*** Entries provided ***
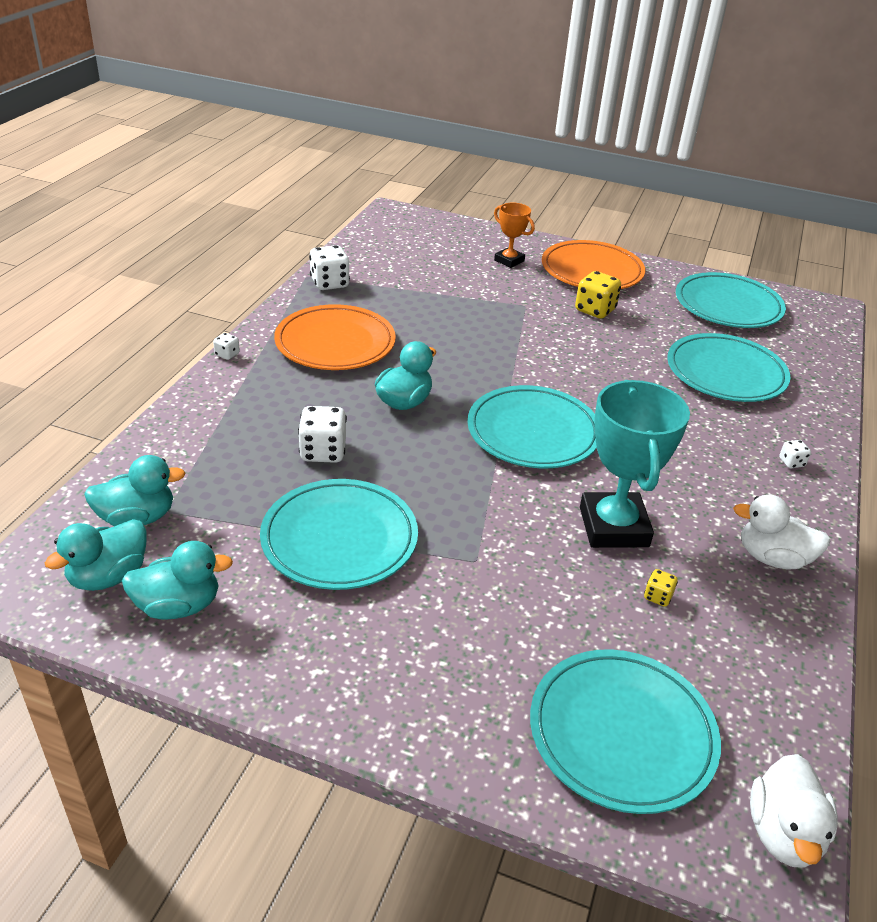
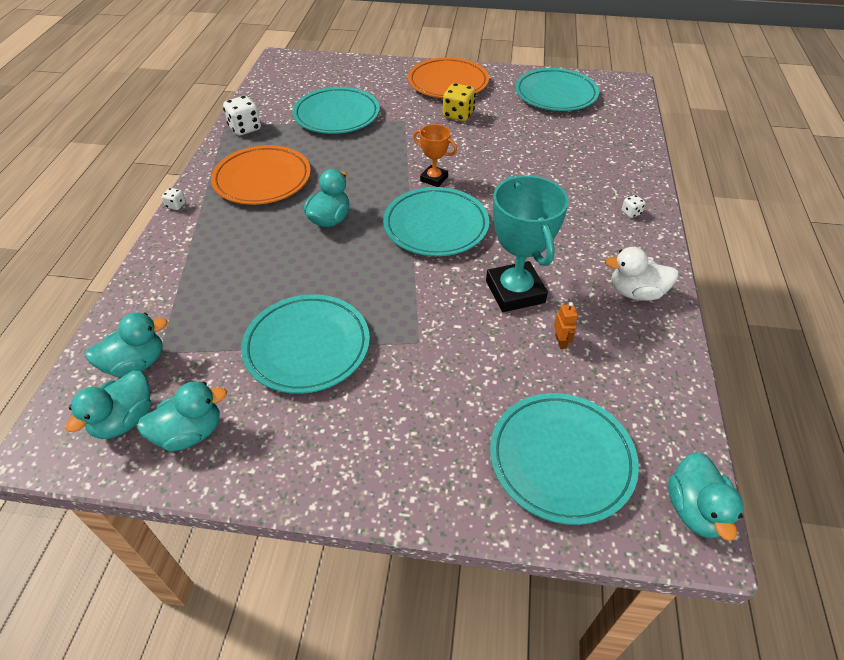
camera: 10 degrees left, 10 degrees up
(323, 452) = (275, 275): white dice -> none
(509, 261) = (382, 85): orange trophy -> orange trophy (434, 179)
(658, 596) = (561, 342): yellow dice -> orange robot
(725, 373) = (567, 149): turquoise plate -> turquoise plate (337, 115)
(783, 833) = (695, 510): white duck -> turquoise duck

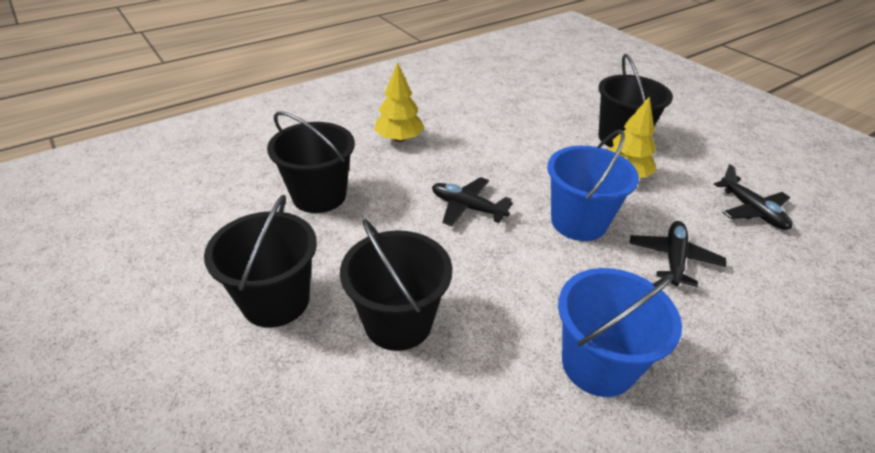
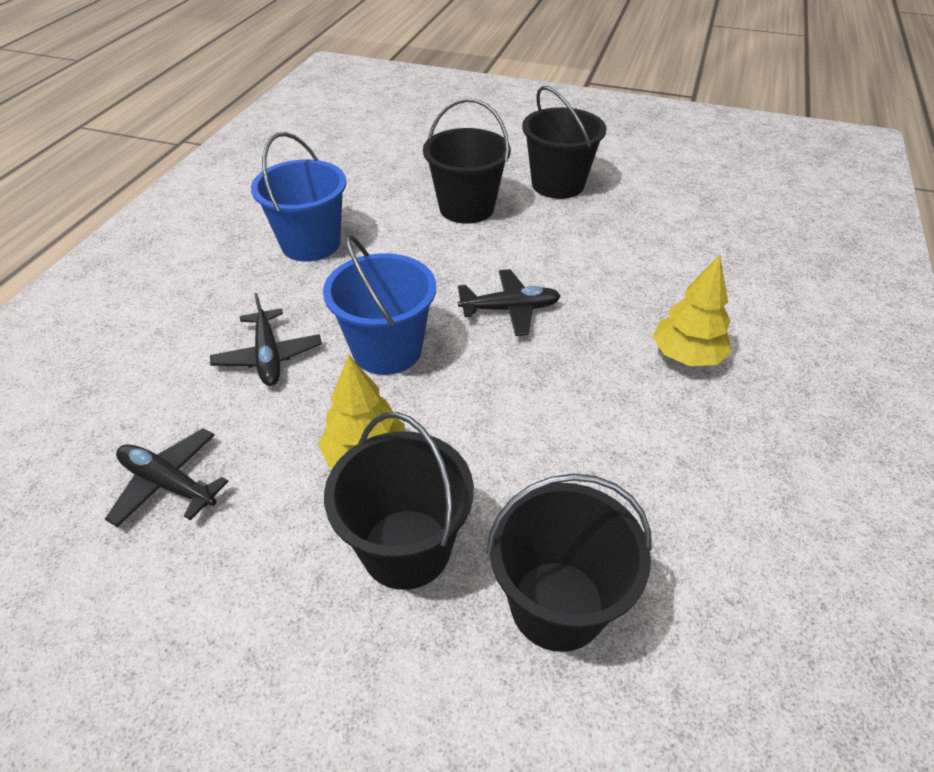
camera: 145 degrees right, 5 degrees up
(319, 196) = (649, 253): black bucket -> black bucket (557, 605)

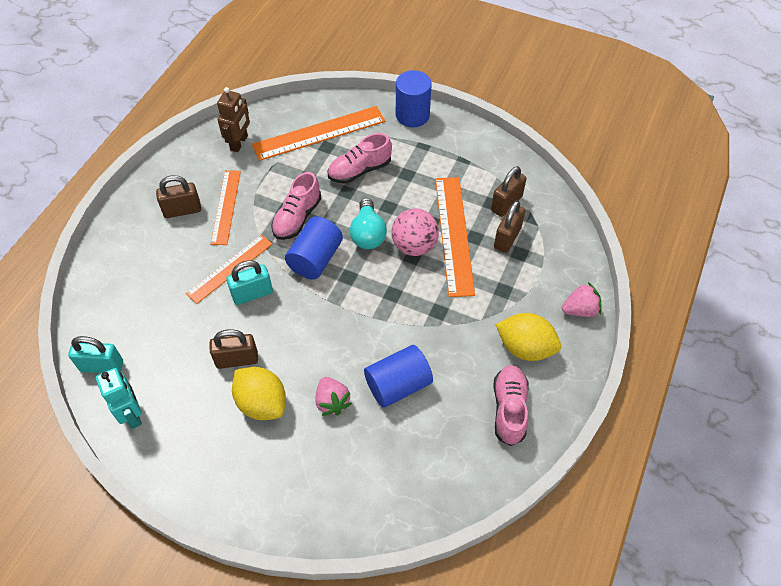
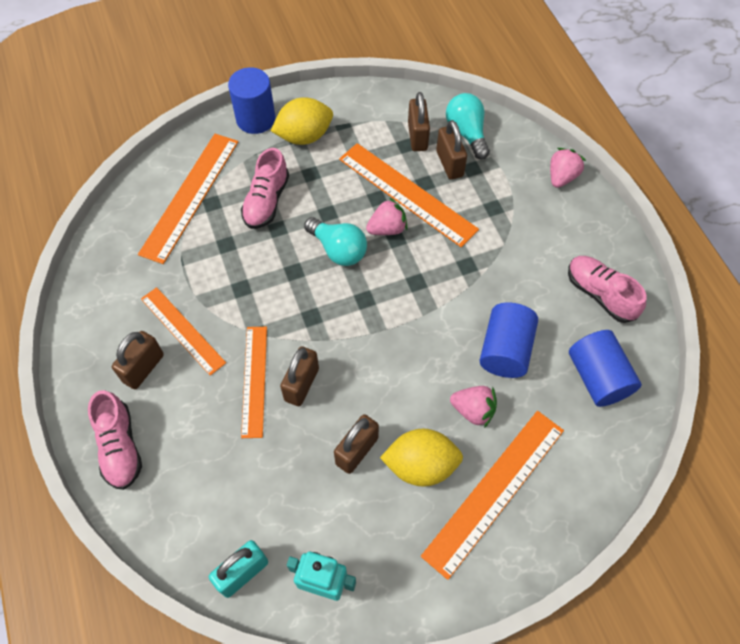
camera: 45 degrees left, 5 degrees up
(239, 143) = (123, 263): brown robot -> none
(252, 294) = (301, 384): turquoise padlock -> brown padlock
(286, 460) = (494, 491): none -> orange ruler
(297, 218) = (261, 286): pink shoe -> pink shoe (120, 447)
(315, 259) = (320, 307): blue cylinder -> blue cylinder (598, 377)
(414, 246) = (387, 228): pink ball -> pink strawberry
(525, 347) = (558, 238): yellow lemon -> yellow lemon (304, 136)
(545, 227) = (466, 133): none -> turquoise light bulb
*** End of Entries provided ***
[Try it] Drop the pictures, then reproduce exactly the lines from the one with "(725, 373) = (567, 149): turquoise" through the final line of the listing.

[Finished exercise]
(725, 373) = (567, 149): turquoise plate -> turquoise plate (337, 115)
(783, 833) = (695, 510): white duck -> turquoise duck

camera: 145 degrees right, 5 degrees up
(319, 196) = (649, 253): black bucket -> black bucket (557, 605)

camera: 45 degrees left, 5 degrees up
(239, 143) = (123, 263): brown robot -> none
(252, 294) = (301, 384): turquoise padlock -> brown padlock
(286, 460) = (494, 491): none -> orange ruler
(297, 218) = (261, 286): pink shoe -> pink shoe (120, 447)
(315, 259) = (320, 307): blue cylinder -> blue cylinder (598, 377)
(414, 246) = (387, 228): pink ball -> pink strawberry
(525, 347) = (558, 238): yellow lemon -> yellow lemon (304, 136)
(545, 227) = (466, 133): none -> turquoise light bulb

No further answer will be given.